*TASK GOAL*:
Line for line, return the data exactly, omitting all pictures.

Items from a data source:
════════
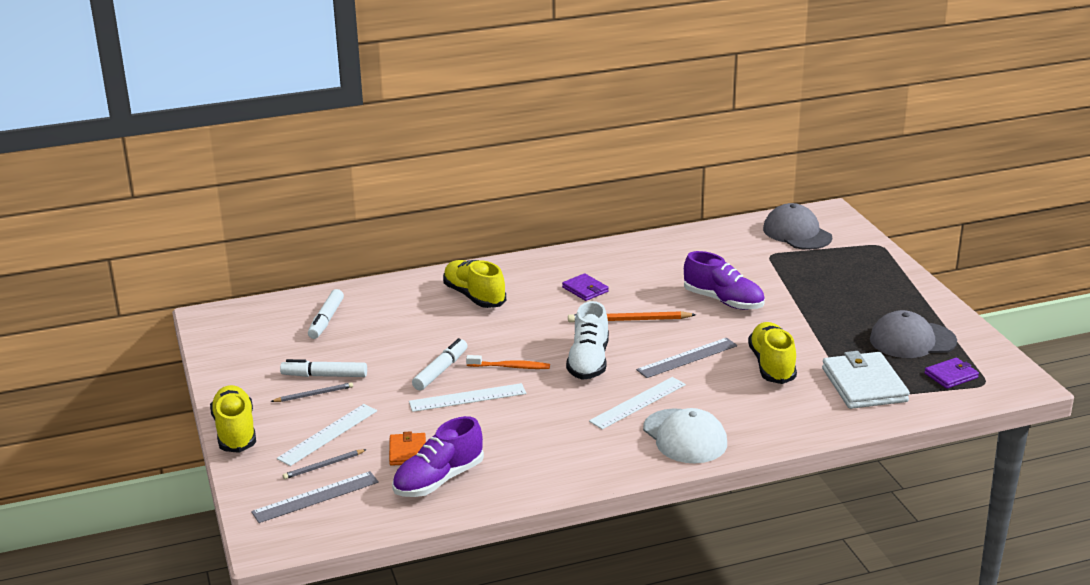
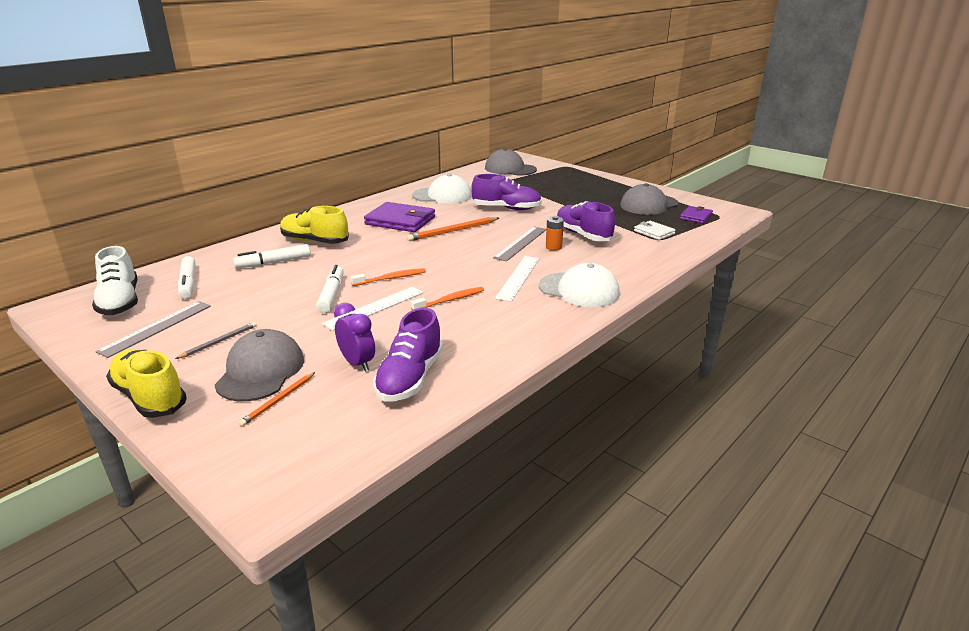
camera: 30 degrees left, 0 degrees up
grey ruler [251,471,379,523] -> grey ruler moved to [95,301,211,358]
white ruler [277,404,377,466] -> grey cap [215,329,304,401]
white marker [280,359,367,377] -> white marker moved to [233,244,311,268]
grey pencil [283,449,367,479] -> orange pencil [239,372,315,426]
orange wallet [389,431,426,466] -> purple clock [334,303,375,372]
purple wallet [562,273,608,301] -> purple wallet [364,202,435,232], size x1.85
white shoe [566,301,609,380] -> white shoe moved to [92,246,138,315]
yellow shoe [748,322,797,384] -> purple shoe [557,201,615,241]
white wallet [822,351,910,409] -> white wallet [634,221,676,240], size x0.54
none -> orange toothbrush [411,287,484,310]
none -> white cap [412,174,472,204]
none -> orange battery [546,216,564,251]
════════
*SOLUTION TO THE EXERCISE*:
camera: 30 degrees left, 0 degrees up
grey ruler [251,471,379,523] -> grey ruler moved to [95,301,211,358]
white ruler [277,404,377,466] -> grey cap [215,329,304,401]
white marker [280,359,367,377] -> white marker moved to [233,244,311,268]
grey pencil [283,449,367,479] -> orange pencil [239,372,315,426]
orange wallet [389,431,426,466] -> purple clock [334,303,375,372]
purple wallet [562,273,608,301] -> purple wallet [364,202,435,232], size x1.85
white shoe [566,301,609,380] -> white shoe moved to [92,246,138,315]
yellow shoe [748,322,797,384] -> purple shoe [557,201,615,241]
white wallet [822,351,910,409] -> white wallet [634,221,676,240], size x0.54
none -> orange toothbrush [411,287,484,310]
none -> white cap [412,174,472,204]
none -> orange battery [546,216,564,251]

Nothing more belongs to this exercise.